=== Work to complete ===
The exercise asks you to copy every line below in which "FILT" appears.

-=-=-

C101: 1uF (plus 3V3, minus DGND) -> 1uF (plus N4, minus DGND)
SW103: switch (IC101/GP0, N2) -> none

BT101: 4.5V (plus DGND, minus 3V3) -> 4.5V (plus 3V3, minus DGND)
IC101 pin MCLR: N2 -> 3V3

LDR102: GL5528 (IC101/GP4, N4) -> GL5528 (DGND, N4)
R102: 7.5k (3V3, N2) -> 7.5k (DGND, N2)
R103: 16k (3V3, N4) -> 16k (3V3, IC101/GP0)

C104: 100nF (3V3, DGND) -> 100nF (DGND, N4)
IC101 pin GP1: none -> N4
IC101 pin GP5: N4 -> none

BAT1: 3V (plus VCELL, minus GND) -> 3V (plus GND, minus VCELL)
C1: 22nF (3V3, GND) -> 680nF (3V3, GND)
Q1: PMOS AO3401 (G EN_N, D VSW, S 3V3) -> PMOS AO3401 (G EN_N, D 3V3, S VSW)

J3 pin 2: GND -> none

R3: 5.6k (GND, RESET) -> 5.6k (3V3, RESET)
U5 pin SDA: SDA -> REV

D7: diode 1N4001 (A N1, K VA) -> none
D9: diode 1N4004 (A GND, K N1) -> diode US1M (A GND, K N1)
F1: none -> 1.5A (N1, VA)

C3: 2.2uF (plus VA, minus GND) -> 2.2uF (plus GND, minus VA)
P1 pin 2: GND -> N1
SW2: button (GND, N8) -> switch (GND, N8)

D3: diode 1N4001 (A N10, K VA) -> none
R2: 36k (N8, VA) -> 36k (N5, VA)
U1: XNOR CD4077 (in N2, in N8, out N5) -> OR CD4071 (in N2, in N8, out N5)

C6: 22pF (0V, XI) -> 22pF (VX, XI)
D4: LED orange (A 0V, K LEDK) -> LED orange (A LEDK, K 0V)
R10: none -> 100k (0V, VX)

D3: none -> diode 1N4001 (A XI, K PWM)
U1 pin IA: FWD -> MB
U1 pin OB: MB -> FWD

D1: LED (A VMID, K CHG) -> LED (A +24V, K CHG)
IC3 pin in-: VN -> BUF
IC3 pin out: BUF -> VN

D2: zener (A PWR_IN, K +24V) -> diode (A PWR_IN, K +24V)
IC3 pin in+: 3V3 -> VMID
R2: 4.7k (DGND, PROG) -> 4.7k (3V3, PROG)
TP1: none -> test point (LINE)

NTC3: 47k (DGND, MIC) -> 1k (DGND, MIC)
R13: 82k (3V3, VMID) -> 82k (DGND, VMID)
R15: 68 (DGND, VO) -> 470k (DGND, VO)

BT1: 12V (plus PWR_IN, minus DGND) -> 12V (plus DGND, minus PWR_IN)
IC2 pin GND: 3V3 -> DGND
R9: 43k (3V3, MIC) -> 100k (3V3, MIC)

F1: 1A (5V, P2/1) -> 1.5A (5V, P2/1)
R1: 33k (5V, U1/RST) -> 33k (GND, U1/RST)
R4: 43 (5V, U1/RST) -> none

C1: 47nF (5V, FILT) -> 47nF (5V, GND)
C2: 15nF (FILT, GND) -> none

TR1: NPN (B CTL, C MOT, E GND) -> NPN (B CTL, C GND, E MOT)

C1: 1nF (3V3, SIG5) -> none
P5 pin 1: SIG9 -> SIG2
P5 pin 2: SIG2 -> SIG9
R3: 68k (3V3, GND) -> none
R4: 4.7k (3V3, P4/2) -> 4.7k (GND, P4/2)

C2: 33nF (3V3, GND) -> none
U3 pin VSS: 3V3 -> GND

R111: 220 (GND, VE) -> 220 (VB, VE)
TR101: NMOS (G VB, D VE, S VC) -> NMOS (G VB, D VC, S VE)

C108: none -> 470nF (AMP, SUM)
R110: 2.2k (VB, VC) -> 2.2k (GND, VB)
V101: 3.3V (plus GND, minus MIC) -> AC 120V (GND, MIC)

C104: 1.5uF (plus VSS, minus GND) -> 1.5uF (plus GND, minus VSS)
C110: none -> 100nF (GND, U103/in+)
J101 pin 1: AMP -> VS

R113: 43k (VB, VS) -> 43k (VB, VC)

-=-=-

=== Reply to the exercise ===
C1: 47nF (5V, FILT) -> 47nF (5V, GND)
C2: 15nF (FILT, GND) -> none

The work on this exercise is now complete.